GIVEN DATA Block Start

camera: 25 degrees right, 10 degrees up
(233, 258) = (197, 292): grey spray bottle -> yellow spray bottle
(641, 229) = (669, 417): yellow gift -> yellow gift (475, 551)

GIVEN DATA Block End
GIVEN DATA Block Start

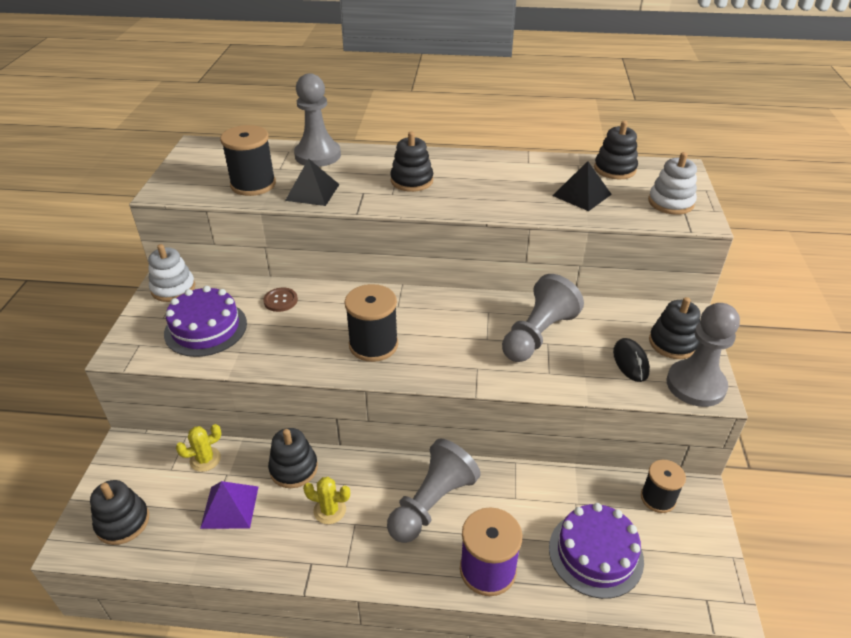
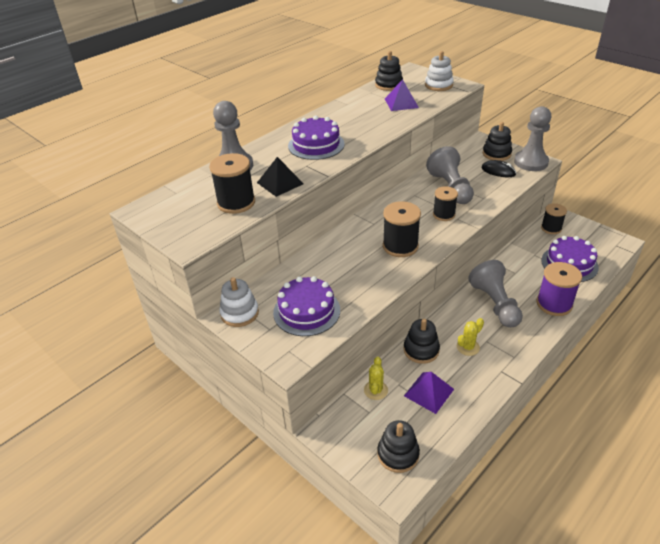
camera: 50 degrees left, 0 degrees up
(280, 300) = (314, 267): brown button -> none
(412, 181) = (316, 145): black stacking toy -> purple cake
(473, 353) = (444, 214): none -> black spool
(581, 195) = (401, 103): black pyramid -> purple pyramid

GIVEN DATA Block End

→ WHAT NEEDS TO BE DONE:
The lines to extract from the data above begin with the line containing "(412, 181) = (316, 145): black" and end with the line containing "(581, 195) = (401, 103): black". Extract them exactly, including both.

→ RESPONSE TO THE EXERCISE:
(412, 181) = (316, 145): black stacking toy -> purple cake
(473, 353) = (444, 214): none -> black spool
(581, 195) = (401, 103): black pyramid -> purple pyramid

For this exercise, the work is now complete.